_THE TASK:_ Begin at the top of the records and copy each line exactly. The line containing "GPS3 pin VCC: none -> 5V" is the last one to include.

_AVAILABLE RECORDS:_
_ _ _ _ _ _ _
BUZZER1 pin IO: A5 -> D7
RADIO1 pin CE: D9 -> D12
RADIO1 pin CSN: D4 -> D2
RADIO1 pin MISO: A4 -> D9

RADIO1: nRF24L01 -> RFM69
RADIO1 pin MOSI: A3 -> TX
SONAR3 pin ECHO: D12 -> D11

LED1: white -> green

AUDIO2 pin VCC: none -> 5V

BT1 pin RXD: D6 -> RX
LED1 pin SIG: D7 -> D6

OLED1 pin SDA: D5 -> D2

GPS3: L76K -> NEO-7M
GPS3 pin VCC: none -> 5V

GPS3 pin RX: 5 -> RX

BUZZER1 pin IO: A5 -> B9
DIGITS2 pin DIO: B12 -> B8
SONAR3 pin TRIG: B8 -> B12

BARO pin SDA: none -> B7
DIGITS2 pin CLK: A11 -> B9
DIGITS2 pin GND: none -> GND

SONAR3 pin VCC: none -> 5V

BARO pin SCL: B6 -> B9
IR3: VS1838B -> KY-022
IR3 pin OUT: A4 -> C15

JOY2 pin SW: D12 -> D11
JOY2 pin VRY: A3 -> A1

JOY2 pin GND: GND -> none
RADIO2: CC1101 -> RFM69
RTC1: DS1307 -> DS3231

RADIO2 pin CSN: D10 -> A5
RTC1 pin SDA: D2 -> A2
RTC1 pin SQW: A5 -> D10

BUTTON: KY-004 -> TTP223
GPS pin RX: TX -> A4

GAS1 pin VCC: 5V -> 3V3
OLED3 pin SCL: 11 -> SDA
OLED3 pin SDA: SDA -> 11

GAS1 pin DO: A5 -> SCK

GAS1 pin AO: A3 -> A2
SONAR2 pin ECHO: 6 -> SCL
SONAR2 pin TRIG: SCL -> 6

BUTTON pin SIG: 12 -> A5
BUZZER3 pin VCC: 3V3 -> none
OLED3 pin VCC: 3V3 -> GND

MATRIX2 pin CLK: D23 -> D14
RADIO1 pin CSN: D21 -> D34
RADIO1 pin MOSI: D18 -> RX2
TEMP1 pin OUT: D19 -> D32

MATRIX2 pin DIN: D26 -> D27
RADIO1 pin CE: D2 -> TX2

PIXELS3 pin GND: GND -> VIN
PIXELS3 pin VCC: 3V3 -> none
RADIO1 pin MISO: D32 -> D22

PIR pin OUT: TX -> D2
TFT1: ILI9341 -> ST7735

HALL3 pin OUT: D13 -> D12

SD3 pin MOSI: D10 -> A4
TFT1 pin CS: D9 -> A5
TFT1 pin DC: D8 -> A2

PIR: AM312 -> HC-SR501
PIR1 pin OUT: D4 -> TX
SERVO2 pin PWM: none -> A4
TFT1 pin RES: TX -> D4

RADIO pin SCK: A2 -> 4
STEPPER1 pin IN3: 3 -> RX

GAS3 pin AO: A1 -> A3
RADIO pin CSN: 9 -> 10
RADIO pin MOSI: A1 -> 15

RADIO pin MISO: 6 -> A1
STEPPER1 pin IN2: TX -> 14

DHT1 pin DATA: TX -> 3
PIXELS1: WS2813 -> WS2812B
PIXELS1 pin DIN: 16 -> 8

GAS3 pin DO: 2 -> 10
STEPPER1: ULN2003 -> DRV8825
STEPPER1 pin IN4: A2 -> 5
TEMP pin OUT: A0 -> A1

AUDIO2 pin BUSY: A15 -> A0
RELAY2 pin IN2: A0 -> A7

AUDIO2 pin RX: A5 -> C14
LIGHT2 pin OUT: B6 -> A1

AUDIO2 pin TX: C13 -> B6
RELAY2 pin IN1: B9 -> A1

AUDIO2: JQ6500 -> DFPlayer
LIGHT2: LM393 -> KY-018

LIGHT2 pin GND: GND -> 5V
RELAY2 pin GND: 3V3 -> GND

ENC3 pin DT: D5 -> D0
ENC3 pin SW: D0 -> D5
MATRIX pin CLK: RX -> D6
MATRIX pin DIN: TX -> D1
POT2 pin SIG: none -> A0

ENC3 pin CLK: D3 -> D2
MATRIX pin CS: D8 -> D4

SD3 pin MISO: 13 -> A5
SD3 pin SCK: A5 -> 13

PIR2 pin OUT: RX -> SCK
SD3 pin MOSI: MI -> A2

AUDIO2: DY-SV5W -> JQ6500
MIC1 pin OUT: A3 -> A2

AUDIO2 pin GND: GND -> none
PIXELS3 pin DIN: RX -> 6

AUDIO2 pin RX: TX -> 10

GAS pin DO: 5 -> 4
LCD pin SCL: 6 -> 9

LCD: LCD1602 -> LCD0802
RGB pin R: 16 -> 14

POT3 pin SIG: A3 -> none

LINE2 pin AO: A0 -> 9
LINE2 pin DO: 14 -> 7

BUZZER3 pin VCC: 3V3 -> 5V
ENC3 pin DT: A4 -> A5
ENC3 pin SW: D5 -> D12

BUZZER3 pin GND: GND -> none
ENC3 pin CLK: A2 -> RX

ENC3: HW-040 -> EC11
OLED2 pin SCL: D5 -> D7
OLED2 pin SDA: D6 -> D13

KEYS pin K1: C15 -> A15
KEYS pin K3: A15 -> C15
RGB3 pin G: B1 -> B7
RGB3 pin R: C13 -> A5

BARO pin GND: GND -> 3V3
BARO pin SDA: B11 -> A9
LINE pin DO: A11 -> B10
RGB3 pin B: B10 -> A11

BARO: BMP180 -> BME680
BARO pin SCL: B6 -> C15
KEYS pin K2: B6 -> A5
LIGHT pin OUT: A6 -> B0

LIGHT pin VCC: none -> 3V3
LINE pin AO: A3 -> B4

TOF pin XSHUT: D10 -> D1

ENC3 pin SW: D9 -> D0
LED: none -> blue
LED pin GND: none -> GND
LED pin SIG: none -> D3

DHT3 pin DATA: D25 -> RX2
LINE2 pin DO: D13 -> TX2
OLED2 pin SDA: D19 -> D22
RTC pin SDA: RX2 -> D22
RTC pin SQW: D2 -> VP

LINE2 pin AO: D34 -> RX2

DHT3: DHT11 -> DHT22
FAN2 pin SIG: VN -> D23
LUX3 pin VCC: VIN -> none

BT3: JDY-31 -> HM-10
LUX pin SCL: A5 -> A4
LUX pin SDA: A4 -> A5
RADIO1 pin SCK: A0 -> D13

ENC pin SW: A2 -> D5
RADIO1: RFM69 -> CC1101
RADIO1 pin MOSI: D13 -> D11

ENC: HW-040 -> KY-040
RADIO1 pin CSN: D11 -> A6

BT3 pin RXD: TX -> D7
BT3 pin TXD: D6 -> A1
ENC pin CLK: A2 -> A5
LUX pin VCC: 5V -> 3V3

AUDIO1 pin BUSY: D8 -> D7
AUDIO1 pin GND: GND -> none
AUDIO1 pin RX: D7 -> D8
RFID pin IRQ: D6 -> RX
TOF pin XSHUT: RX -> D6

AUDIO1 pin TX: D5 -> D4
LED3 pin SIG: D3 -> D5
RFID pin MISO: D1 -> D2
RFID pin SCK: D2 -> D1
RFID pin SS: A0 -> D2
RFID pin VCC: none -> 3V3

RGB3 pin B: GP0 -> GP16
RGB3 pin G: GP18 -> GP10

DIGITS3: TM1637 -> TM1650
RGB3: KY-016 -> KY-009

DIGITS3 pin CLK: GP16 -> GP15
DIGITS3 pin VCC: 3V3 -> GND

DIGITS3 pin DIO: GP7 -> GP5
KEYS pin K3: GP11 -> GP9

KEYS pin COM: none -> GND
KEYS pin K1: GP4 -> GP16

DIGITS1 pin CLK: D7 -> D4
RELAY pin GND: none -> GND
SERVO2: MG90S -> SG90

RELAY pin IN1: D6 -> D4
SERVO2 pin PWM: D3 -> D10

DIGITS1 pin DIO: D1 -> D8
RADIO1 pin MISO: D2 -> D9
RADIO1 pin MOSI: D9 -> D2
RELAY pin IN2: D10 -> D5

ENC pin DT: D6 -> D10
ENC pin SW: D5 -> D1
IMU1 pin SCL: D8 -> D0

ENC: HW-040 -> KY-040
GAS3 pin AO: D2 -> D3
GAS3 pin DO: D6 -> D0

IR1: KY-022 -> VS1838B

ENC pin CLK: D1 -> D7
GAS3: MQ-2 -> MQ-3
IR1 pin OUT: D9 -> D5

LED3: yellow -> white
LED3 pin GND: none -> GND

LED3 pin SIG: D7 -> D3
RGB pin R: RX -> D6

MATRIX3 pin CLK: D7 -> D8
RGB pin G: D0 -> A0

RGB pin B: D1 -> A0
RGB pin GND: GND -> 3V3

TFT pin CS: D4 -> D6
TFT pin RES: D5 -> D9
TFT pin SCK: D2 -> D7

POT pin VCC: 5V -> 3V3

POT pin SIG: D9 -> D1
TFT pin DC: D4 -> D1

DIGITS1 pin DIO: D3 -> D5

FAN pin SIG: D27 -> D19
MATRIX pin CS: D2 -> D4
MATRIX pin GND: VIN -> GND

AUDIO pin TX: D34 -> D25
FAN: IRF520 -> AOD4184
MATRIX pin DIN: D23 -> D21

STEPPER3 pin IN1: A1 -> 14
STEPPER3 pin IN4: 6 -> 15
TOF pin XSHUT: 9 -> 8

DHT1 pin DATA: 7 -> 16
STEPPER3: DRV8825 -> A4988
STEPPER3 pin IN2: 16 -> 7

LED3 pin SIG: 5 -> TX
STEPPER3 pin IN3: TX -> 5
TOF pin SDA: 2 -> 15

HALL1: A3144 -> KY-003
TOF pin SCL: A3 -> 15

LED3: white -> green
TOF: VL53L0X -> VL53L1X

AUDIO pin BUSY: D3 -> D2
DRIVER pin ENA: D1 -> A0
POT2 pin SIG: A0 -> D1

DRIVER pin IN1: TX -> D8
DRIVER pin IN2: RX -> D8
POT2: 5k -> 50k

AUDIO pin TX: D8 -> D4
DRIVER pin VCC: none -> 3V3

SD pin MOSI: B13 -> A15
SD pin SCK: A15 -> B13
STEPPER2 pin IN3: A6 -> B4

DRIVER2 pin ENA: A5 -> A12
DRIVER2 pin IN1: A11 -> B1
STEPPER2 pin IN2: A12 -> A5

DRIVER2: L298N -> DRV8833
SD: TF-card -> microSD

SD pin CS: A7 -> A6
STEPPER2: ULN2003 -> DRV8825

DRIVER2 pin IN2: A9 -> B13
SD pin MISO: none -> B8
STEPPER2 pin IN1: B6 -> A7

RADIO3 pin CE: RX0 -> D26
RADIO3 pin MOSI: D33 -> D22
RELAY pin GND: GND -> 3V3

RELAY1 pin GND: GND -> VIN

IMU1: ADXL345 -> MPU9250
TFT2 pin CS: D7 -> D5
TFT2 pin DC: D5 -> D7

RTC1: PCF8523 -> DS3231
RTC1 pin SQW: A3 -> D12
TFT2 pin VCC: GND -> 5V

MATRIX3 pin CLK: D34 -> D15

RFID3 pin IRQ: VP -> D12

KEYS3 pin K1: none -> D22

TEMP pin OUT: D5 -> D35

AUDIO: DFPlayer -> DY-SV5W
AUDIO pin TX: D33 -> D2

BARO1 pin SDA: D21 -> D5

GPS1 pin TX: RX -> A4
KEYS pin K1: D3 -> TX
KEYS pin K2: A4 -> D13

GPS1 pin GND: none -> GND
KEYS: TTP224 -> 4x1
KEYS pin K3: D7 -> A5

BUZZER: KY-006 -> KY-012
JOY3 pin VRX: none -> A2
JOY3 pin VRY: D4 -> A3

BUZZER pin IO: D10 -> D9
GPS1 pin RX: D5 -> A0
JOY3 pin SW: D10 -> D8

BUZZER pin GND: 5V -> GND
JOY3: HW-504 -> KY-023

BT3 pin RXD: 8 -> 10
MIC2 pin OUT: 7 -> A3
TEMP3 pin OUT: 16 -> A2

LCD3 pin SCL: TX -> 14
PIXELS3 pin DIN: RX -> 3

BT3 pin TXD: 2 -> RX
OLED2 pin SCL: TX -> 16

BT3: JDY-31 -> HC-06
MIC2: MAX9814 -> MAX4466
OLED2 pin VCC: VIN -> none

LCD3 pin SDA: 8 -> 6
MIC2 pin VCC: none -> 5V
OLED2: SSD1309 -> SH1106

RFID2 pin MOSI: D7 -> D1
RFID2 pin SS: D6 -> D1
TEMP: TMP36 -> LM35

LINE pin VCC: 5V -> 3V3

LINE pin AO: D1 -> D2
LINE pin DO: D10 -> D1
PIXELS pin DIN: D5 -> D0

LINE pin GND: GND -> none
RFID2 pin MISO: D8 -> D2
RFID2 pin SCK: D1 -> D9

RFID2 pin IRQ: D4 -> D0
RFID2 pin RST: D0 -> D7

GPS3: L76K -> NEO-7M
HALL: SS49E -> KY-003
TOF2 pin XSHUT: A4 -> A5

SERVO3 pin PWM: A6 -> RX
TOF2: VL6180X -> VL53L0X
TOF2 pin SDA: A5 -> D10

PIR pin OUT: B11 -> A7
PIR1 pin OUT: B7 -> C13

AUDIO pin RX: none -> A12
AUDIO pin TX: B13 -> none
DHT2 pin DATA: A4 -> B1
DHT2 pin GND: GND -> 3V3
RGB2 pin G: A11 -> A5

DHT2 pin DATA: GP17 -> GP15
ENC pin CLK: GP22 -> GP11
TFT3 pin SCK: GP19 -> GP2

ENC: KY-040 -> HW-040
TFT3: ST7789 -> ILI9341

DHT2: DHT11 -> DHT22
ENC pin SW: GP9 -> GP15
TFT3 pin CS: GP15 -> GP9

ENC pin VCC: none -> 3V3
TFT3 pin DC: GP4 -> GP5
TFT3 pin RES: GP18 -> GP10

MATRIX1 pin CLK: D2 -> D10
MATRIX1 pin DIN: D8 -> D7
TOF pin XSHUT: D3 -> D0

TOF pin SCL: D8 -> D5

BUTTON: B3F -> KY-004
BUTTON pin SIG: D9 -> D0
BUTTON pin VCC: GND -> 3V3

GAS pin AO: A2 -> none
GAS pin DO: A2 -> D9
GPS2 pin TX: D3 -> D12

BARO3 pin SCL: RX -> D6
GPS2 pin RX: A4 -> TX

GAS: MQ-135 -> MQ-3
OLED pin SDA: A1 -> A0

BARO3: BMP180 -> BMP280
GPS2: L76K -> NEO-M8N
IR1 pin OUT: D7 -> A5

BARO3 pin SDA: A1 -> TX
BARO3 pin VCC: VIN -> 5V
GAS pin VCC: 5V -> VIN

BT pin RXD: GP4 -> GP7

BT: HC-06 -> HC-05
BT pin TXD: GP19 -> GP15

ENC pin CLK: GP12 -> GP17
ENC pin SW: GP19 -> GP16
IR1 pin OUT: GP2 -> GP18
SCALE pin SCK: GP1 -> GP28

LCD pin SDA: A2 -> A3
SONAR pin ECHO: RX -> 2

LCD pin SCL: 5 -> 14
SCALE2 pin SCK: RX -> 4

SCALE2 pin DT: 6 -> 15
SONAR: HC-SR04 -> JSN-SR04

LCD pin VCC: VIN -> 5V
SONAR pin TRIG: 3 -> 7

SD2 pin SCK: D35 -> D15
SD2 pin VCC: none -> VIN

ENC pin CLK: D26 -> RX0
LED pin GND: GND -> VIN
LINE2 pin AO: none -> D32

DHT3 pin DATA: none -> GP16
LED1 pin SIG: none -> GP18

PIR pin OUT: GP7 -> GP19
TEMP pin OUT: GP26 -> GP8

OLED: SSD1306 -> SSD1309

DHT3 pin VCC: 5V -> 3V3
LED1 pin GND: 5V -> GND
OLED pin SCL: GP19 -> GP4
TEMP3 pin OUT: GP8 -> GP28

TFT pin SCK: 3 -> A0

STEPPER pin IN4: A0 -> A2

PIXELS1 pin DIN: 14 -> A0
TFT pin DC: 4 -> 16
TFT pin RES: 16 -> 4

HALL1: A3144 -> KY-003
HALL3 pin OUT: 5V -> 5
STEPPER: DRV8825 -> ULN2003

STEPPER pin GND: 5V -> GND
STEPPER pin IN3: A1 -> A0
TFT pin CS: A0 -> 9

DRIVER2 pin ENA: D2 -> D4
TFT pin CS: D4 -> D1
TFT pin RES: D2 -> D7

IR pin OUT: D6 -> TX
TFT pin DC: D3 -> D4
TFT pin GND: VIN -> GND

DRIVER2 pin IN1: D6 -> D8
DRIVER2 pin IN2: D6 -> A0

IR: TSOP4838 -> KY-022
_ _ _ _ _ _ _
_EXERCISE OUTPUT:_
BUZZER1 pin IO: A5 -> D7
RADIO1 pin CE: D9 -> D12
RADIO1 pin CSN: D4 -> D2
RADIO1 pin MISO: A4 -> D9

RADIO1: nRF24L01 -> RFM69
RADIO1 pin MOSI: A3 -> TX
SONAR3 pin ECHO: D12 -> D11

LED1: white -> green

AUDIO2 pin VCC: none -> 5V

BT1 pin RXD: D6 -> RX
LED1 pin SIG: D7 -> D6

OLED1 pin SDA: D5 -> D2

GPS3: L76K -> NEO-7M
GPS3 pin VCC: none -> 5V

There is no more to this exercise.